§ **Directions for this task**
The line with "JOY3 pin VRY: 8 -> TX" marks the first line to copy, and the line with "RADIO3 pin MISO: 5 -> 14" marks the last. Transcribe that stretch of the data below exactly, without pictures.

§ **Recorded information**
━━━━━━━━━━━━━━━━━━━━━━━━━━━━━━

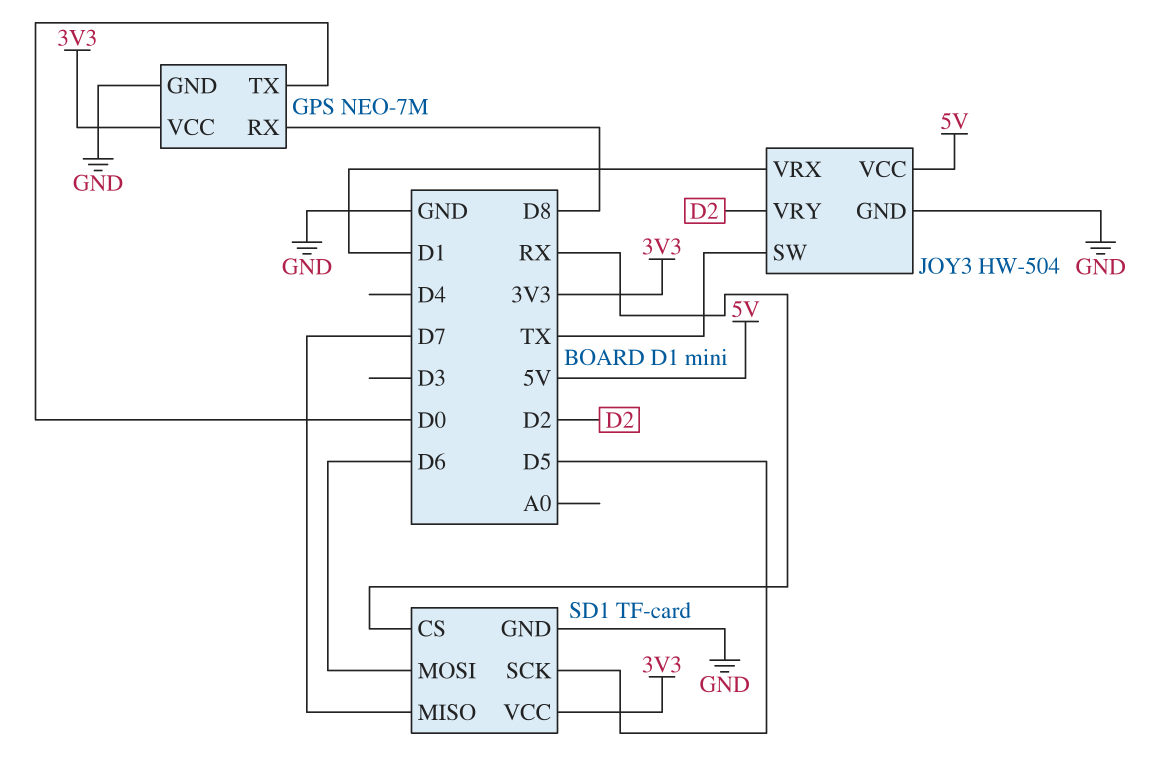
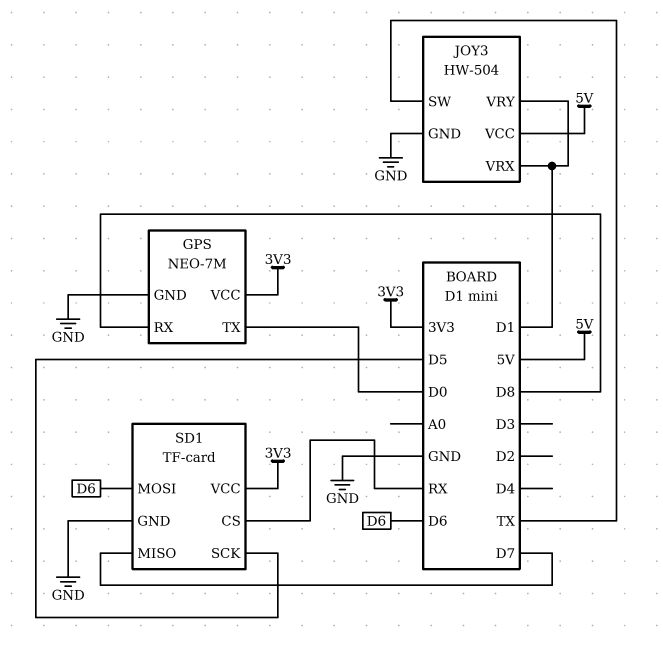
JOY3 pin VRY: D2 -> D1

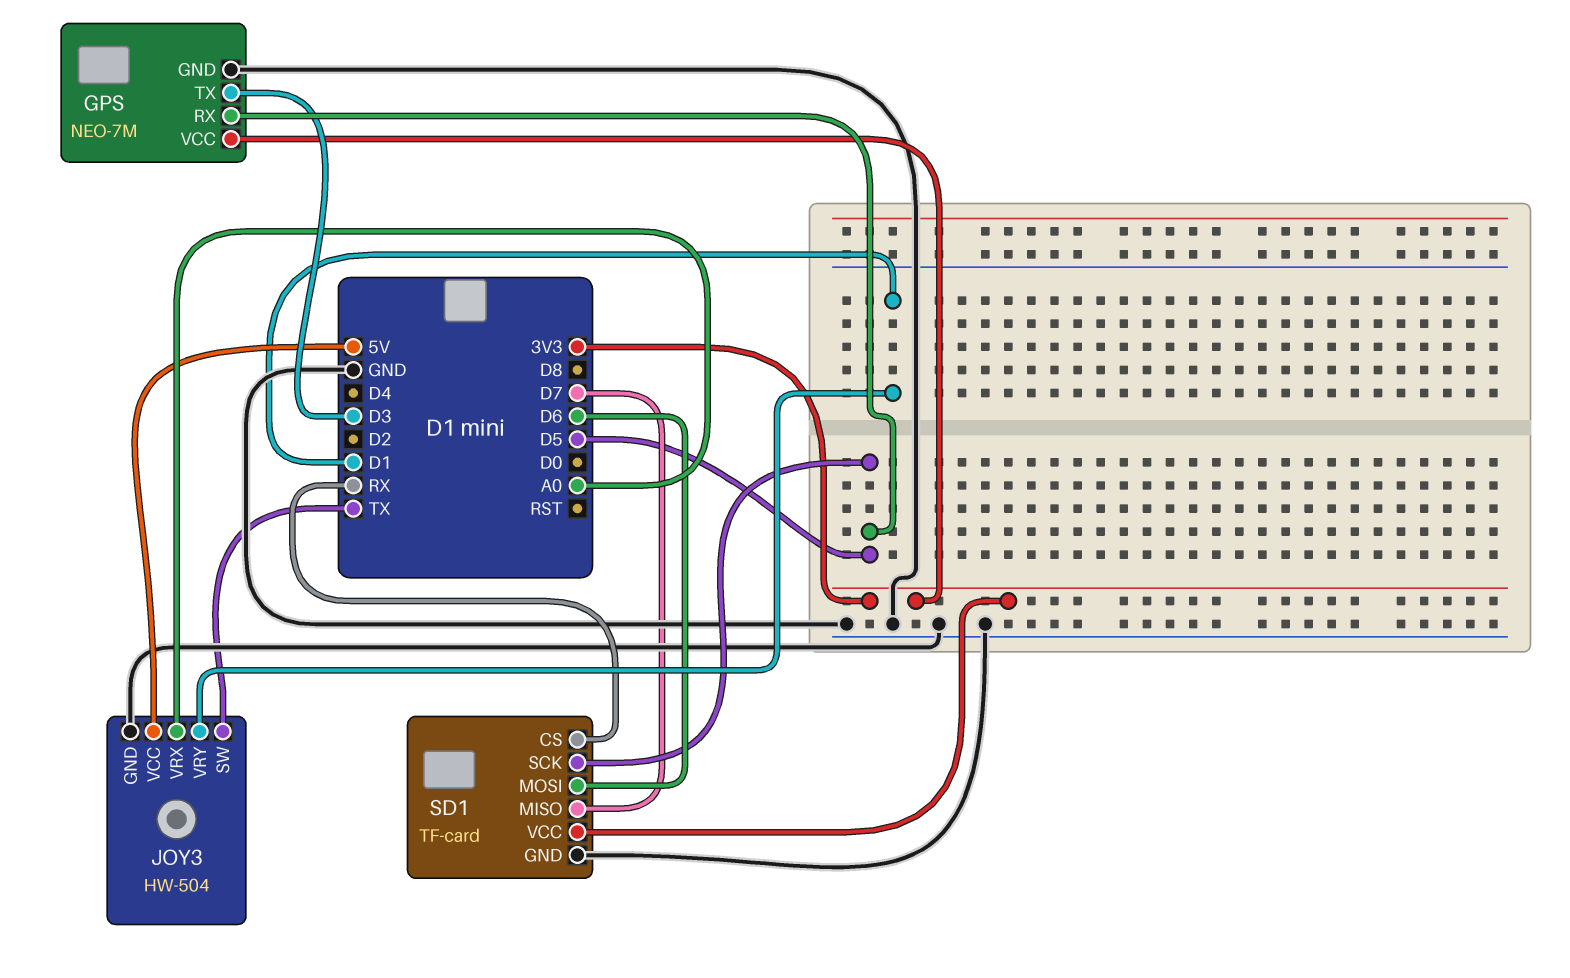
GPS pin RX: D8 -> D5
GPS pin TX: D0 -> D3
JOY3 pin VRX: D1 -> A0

━━━━━━━━━━━━━━━━━━━━━━━━━━━━━━

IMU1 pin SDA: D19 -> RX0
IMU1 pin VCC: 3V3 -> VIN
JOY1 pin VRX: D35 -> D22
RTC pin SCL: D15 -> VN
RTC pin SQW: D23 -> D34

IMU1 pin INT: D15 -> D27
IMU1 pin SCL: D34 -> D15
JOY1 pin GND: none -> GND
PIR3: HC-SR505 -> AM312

━━━━━━━━━━━━━━━━━━━━━━━━━━━━━━

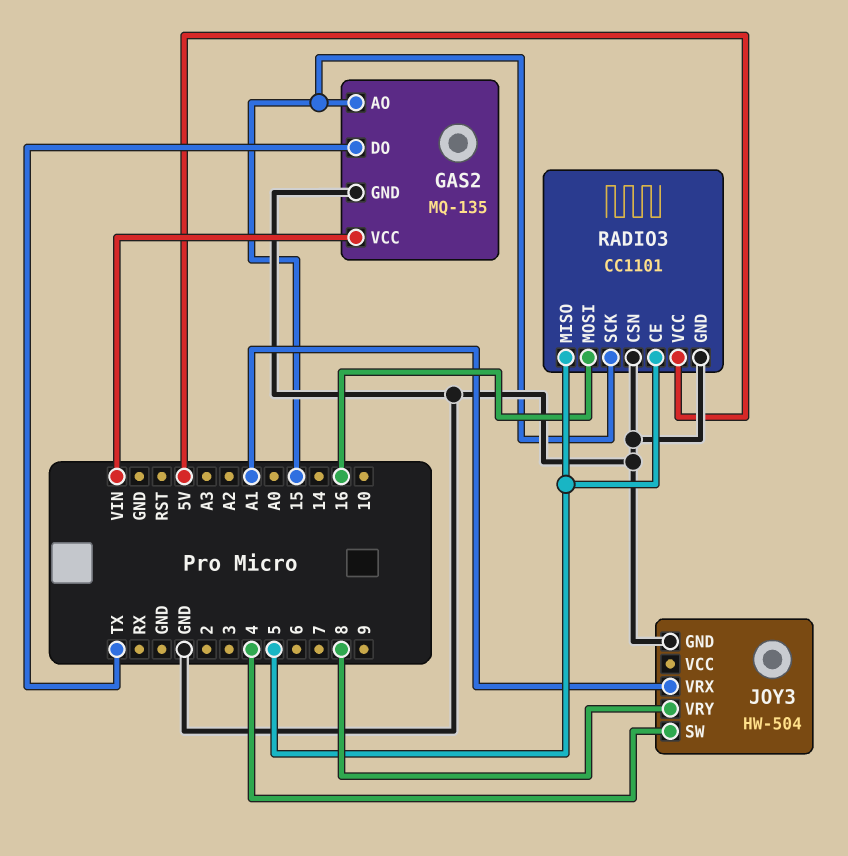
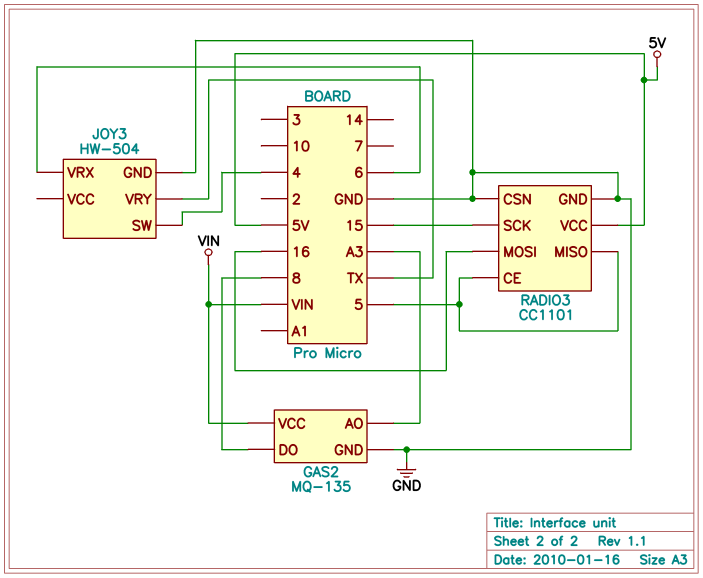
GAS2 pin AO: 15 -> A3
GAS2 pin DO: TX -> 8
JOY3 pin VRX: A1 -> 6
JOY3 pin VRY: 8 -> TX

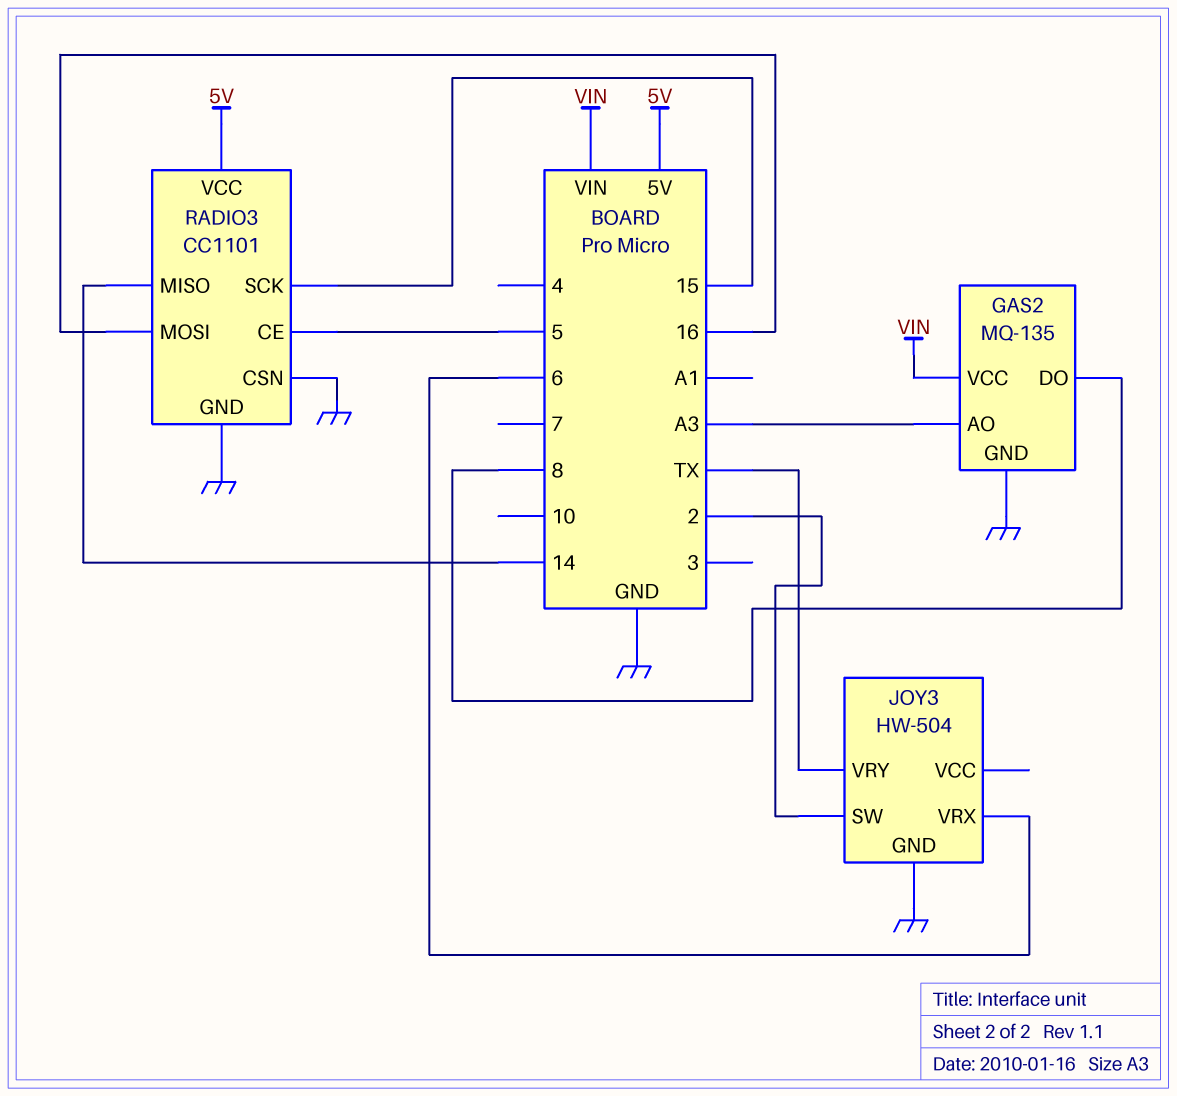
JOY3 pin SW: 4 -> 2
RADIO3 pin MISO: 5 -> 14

━━━━━━━━━━━━━━━━━━━━━━━━━━━━━━

§ **Worked solution**
JOY3 pin VRY: 8 -> TX

JOY3 pin SW: 4 -> 2
RADIO3 pin MISO: 5 -> 14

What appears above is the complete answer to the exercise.